* _WHAT TO WORK ON_
Your task is to repeat the entries below exactly and to leave their images out.

* _Change detection data_
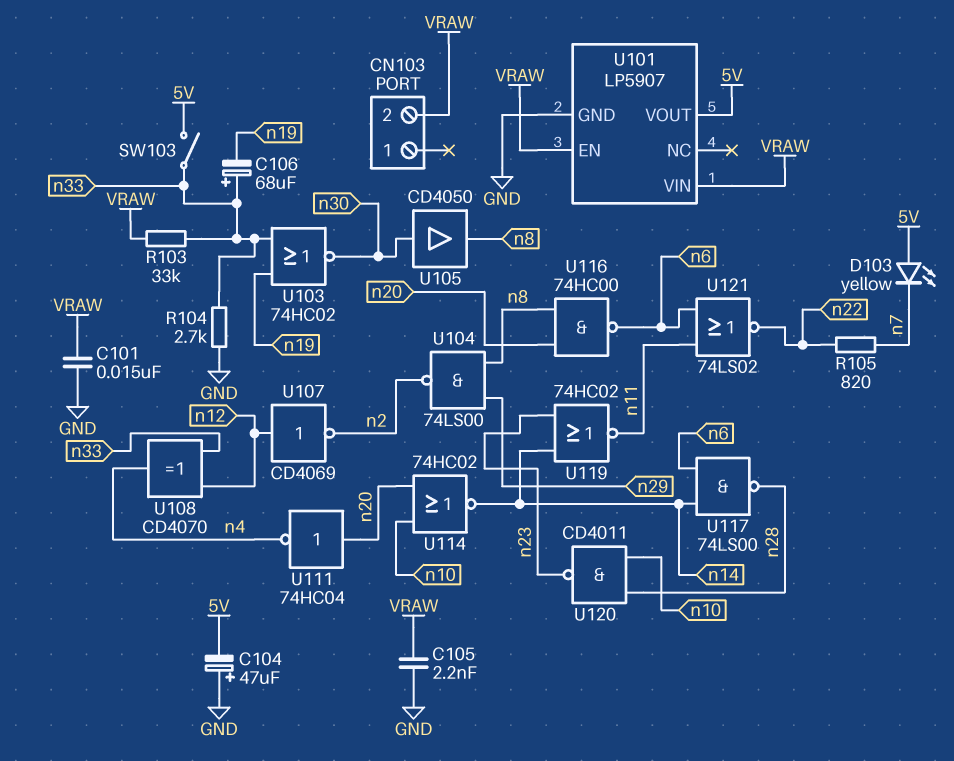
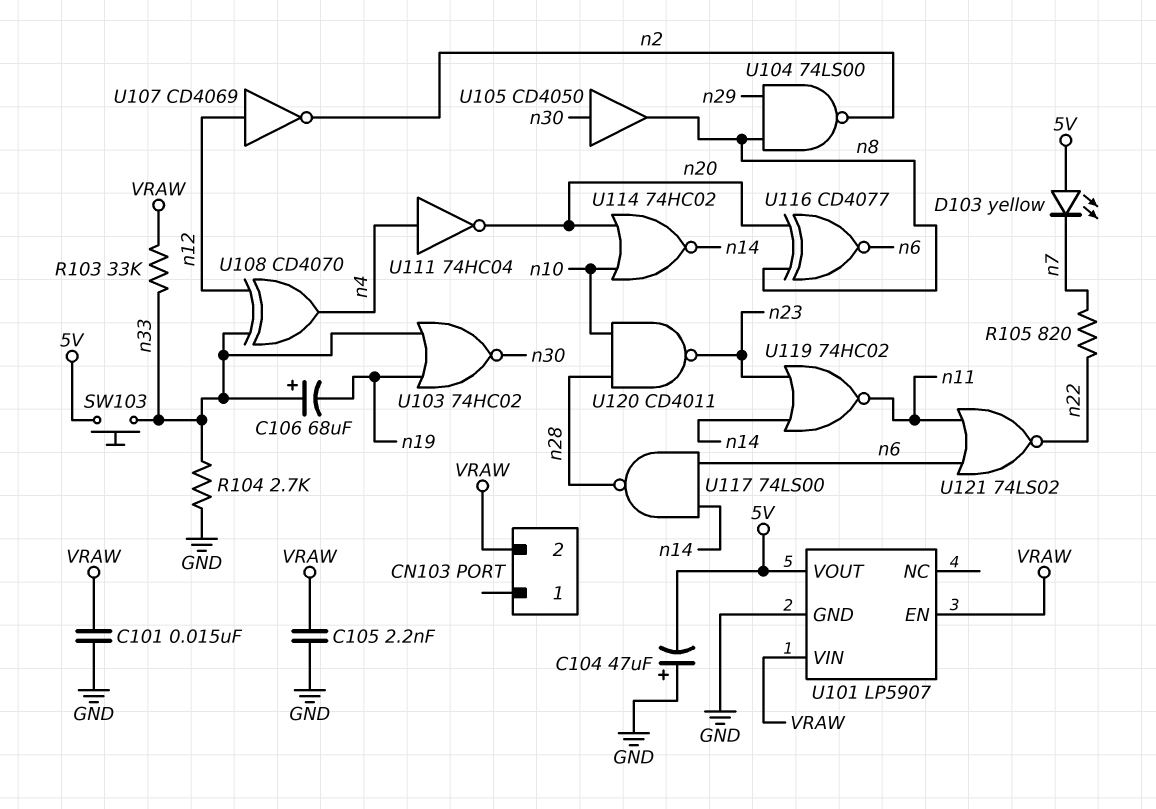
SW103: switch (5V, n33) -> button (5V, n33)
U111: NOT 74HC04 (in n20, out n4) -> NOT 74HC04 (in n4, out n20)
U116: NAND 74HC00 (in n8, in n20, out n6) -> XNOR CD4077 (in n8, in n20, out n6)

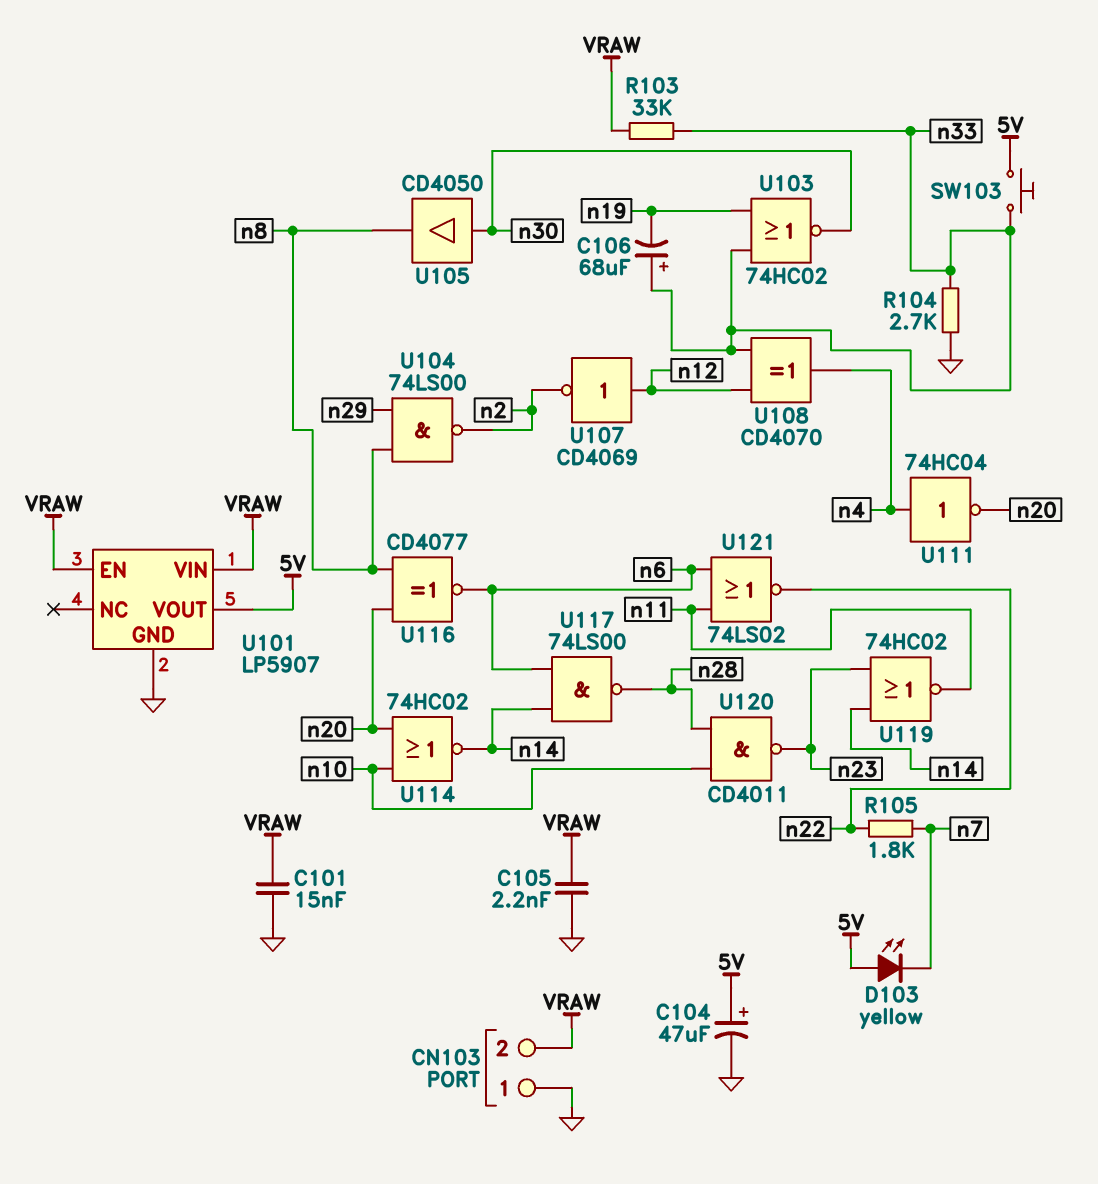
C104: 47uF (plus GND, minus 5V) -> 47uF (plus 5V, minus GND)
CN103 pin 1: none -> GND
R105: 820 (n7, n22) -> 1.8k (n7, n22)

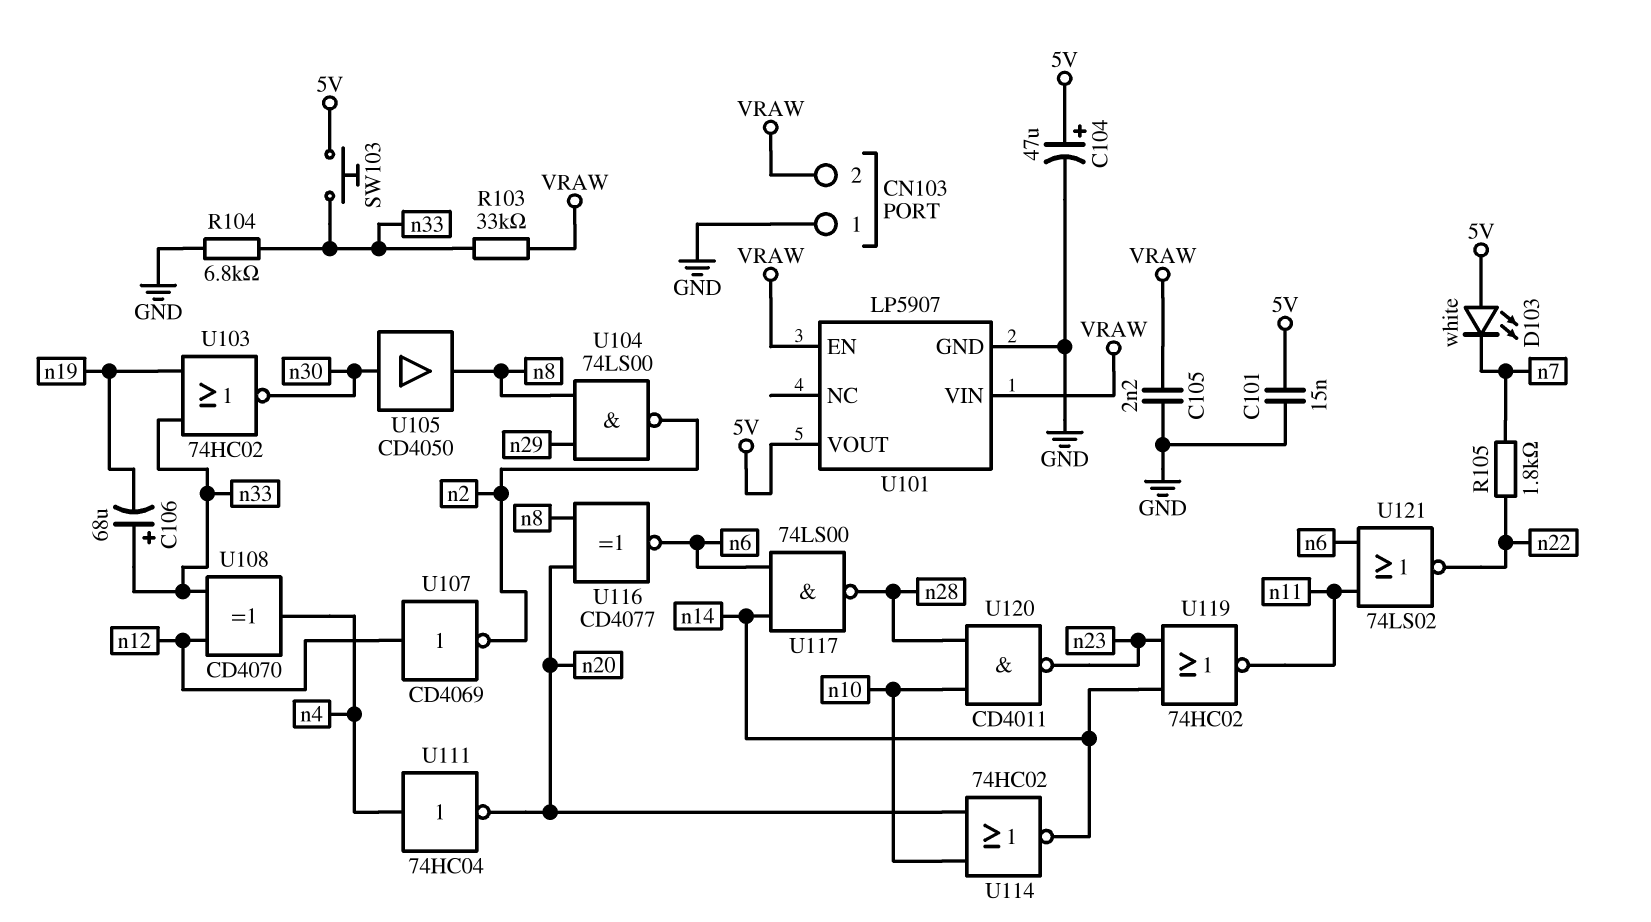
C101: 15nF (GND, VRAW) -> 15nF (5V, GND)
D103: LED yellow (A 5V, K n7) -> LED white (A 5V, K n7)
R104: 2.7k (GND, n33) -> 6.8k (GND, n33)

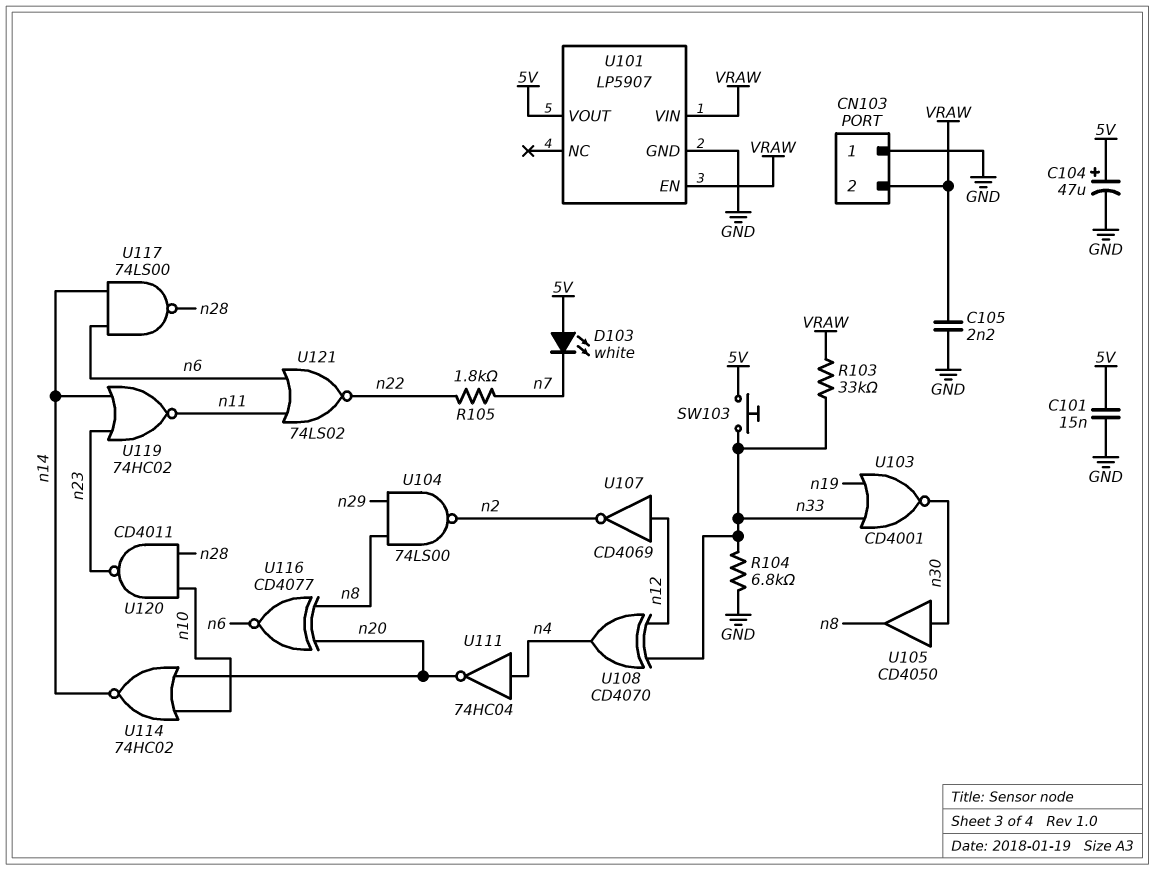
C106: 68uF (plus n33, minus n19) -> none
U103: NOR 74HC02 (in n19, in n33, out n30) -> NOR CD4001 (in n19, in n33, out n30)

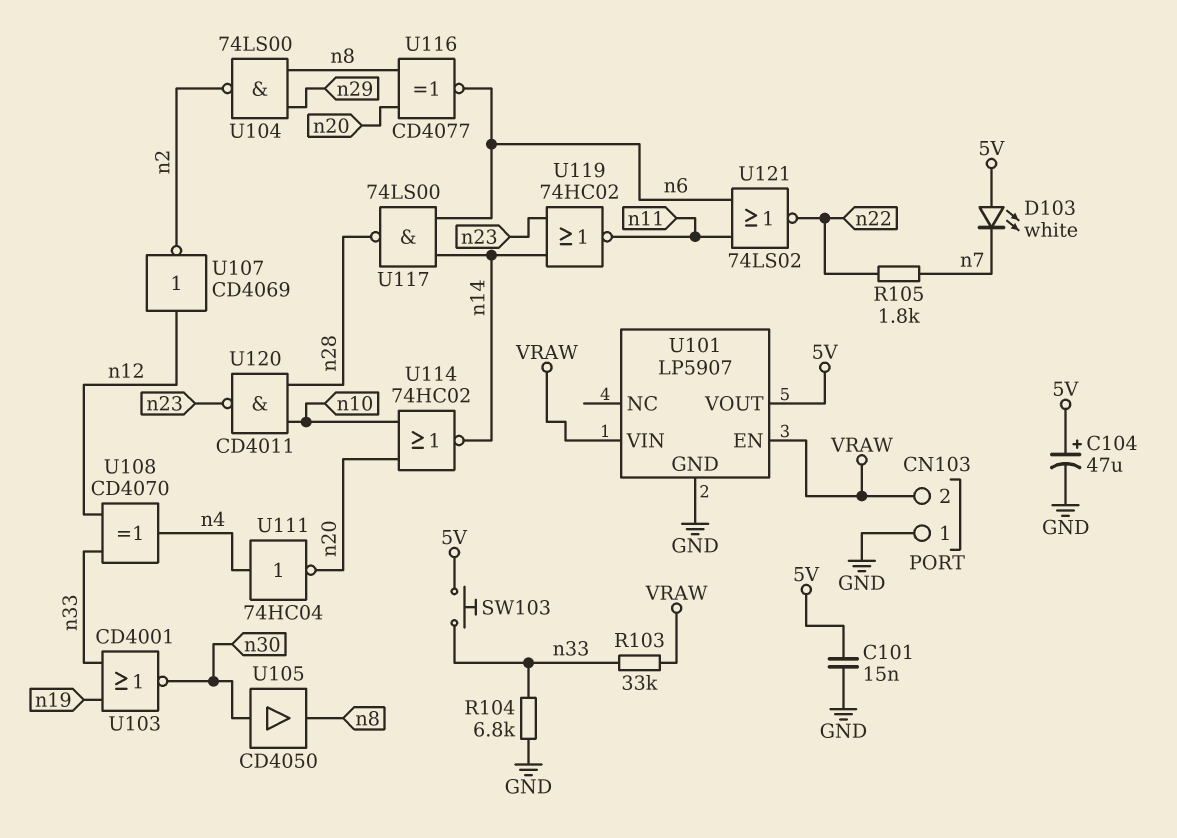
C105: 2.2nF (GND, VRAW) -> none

* _ANSWER_
SW103: switch (5V, n33) -> button (5V, n33)
U111: NOT 74HC04 (in n20, out n4) -> NOT 74HC04 (in n4, out n20)
U116: NAND 74HC00 (in n8, in n20, out n6) -> XNOR CD4077 (in n8, in n20, out n6)

C104: 47uF (plus GND, minus 5V) -> 47uF (plus 5V, minus GND)
CN103 pin 1: none -> GND
R105: 820 (n7, n22) -> 1.8k (n7, n22)

C101: 15nF (GND, VRAW) -> 15nF (5V, GND)
D103: LED yellow (A 5V, K n7) -> LED white (A 5V, K n7)
R104: 2.7k (GND, n33) -> 6.8k (GND, n33)

C106: 68uF (plus n33, minus n19) -> none
U103: NOR 74HC02 (in n19, in n33, out n30) -> NOR CD4001 (in n19, in n33, out n30)

C105: 2.2nF (GND, VRAW) -> none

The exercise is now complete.